Task goal → Return all the entries word for word.

Entries supplied →
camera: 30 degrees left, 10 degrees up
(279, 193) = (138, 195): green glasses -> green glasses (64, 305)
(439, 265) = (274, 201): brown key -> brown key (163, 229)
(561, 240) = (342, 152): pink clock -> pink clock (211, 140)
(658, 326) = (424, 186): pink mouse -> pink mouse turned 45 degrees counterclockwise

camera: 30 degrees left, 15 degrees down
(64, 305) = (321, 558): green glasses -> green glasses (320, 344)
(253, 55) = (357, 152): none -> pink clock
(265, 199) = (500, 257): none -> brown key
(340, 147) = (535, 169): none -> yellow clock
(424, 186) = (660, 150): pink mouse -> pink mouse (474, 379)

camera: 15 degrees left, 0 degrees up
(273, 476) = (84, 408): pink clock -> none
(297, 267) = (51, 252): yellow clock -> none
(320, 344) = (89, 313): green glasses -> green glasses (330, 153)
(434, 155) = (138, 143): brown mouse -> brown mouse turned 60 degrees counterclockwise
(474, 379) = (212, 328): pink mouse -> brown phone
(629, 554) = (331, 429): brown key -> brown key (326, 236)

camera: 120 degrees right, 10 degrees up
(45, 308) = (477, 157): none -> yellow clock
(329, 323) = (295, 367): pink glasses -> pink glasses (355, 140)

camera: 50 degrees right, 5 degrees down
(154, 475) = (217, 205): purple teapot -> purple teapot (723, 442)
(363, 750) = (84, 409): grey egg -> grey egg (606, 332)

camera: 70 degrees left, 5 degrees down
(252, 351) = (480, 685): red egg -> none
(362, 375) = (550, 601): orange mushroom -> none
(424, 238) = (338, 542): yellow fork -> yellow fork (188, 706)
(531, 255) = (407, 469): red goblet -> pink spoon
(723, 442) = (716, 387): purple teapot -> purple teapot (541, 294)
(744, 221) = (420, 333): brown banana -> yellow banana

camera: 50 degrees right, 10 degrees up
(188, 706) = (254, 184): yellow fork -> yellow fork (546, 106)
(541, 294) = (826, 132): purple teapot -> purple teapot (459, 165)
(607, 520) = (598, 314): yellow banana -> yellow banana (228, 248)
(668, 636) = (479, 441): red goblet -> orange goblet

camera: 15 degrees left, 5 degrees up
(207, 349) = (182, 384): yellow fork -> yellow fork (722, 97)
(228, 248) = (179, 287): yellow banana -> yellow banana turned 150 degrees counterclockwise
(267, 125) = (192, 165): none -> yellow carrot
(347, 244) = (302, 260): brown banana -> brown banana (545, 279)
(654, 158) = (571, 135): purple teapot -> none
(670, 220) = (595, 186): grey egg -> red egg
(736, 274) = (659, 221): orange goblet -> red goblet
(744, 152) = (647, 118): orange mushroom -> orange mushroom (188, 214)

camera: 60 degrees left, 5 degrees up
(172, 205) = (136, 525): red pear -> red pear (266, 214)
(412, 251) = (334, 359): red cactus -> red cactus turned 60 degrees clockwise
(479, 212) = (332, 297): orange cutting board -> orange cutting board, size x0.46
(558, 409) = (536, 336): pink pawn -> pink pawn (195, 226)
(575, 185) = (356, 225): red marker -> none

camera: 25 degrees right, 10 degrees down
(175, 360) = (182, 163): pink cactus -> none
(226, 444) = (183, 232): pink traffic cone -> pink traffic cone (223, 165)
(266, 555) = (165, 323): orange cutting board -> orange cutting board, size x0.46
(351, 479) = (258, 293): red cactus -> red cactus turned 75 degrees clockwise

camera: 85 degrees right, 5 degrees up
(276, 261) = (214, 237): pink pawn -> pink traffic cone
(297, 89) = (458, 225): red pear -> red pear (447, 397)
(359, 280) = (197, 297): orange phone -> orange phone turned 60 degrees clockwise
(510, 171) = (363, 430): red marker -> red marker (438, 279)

Task response →
camera: 30 degrees left, 10 degrees up
(279, 193) = (138, 195): green glasses -> green glasses (64, 305)
(439, 265) = (274, 201): brown key -> brown key (163, 229)
(561, 240) = (342, 152): pink clock -> pink clock (211, 140)
(658, 326) = (424, 186): pink mouse -> pink mouse turned 45 degrees counterclockwise

camera: 30 degrees left, 15 degrees down
(64, 305) = (321, 558): green glasses -> green glasses (320, 344)
(253, 55) = (357, 152): none -> pink clock
(265, 199) = (500, 257): none -> brown key
(340, 147) = (535, 169): none -> yellow clock
(424, 186) = (660, 150): pink mouse -> pink mouse (474, 379)

camera: 15 degrees left, 0 degrees up
(273, 476) = (84, 408): pink clock -> none
(297, 267) = (51, 252): yellow clock -> none
(320, 344) = (89, 313): green glasses -> green glasses (330, 153)
(434, 155) = (138, 143): brown mouse -> brown mouse turned 60 degrees counterclockwise
(474, 379) = (212, 328): pink mouse -> brown phone
(629, 554) = (331, 429): brown key -> brown key (326, 236)

camera: 120 degrees right, 10 degrees up
(45, 308) = (477, 157): none -> yellow clock
(329, 323) = (295, 367): pink glasses -> pink glasses (355, 140)

camera: 50 degrees right, 5 degrees down
(154, 475) = (217, 205): purple teapot -> purple teapot (723, 442)
(363, 750) = (84, 409): grey egg -> grey egg (606, 332)

camera: 70 degrees left, 5 degrees down
(252, 351) = (480, 685): red egg -> none
(362, 375) = (550, 601): orange mushroom -> none
(424, 238) = (338, 542): yellow fork -> yellow fork (188, 706)
(531, 255) = (407, 469): red goblet -> pink spoon
(723, 442) = (716, 387): purple teapot -> purple teapot (541, 294)
(744, 221) = (420, 333): brown banana -> yellow banana

camera: 50 degrees right, 10 degrees up
(188, 706) = (254, 184): yellow fork -> yellow fork (546, 106)
(541, 294) = (826, 132): purple teapot -> purple teapot (459, 165)
(607, 520) = (598, 314): yellow banana -> yellow banana (228, 248)
(668, 636) = (479, 441): red goblet -> orange goblet

camera: 15 degrees left, 5 degrees up
(207, 349) = (182, 384): yellow fork -> yellow fork (722, 97)
(228, 248) = (179, 287): yellow banana -> yellow banana turned 150 degrees counterclockwise
(267, 125) = (192, 165): none -> yellow carrot
(347, 244) = (302, 260): brown banana -> brown banana (545, 279)
(654, 158) = (571, 135): purple teapot -> none
(670, 220) = (595, 186): grey egg -> red egg
(736, 274) = (659, 221): orange goblet -> red goblet
(744, 152) = (647, 118): orange mushroom -> orange mushroom (188, 214)

camera: 60 degrees left, 5 degrees up
(172, 205) = (136, 525): red pear -> red pear (266, 214)
(412, 251) = (334, 359): red cactus -> red cactus turned 60 degrees clockwise
(479, 212) = (332, 297): orange cutting board -> orange cutting board, size x0.46
(558, 409) = (536, 336): pink pawn -> pink pawn (195, 226)
(575, 185) = (356, 225): red marker -> none

camera: 25 degrees right, 10 degrees down
(175, 360) = (182, 163): pink cactus -> none
(226, 444) = (183, 232): pink traffic cone -> pink traffic cone (223, 165)
(266, 555) = (165, 323): orange cutting board -> orange cutting board, size x0.46
(351, 479) = (258, 293): red cactus -> red cactus turned 75 degrees clockwise

camera: 85 degrees right, 5 degrees up
(276, 261) = (214, 237): pink pawn -> pink traffic cone
(297, 89) = (458, 225): red pear -> red pear (447, 397)
(359, 280) = (197, 297): orange phone -> orange phone turned 60 degrees clockwise
(510, 171) = (363, 430): red marker -> red marker (438, 279)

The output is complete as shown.